### What you will do
Every line from the one bearing "turquoise watering can: 3 -> 2" through the last line of the entries should be printed exactly, with no other output.
*** Begin section ***
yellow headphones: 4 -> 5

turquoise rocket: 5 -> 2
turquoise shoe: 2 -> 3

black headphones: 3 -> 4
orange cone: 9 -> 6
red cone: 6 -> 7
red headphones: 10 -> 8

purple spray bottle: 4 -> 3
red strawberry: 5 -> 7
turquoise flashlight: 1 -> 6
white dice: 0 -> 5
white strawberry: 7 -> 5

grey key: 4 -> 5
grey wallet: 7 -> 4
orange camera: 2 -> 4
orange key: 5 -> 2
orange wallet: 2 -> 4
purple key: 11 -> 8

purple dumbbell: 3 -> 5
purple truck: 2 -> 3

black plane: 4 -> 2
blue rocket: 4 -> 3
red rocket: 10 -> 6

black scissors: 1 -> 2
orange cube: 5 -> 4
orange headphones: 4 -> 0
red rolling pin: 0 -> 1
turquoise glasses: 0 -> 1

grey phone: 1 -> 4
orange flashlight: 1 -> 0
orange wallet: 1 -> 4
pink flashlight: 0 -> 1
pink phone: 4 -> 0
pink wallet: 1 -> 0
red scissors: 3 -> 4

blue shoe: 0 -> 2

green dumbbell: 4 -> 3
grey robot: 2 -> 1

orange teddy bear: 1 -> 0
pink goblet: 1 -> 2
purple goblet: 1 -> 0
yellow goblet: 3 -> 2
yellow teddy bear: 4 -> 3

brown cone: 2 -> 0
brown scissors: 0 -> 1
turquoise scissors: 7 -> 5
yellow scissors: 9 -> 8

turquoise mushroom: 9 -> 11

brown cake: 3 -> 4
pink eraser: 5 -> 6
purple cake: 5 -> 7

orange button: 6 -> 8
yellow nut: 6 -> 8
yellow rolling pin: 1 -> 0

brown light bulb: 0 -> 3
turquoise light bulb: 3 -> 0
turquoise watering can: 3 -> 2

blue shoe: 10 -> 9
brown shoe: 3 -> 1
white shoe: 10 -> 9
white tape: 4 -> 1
*** End section ***
### Reply
turquoise watering can: 3 -> 2

blue shoe: 10 -> 9
brown shoe: 3 -> 1
white shoe: 10 -> 9
white tape: 4 -> 1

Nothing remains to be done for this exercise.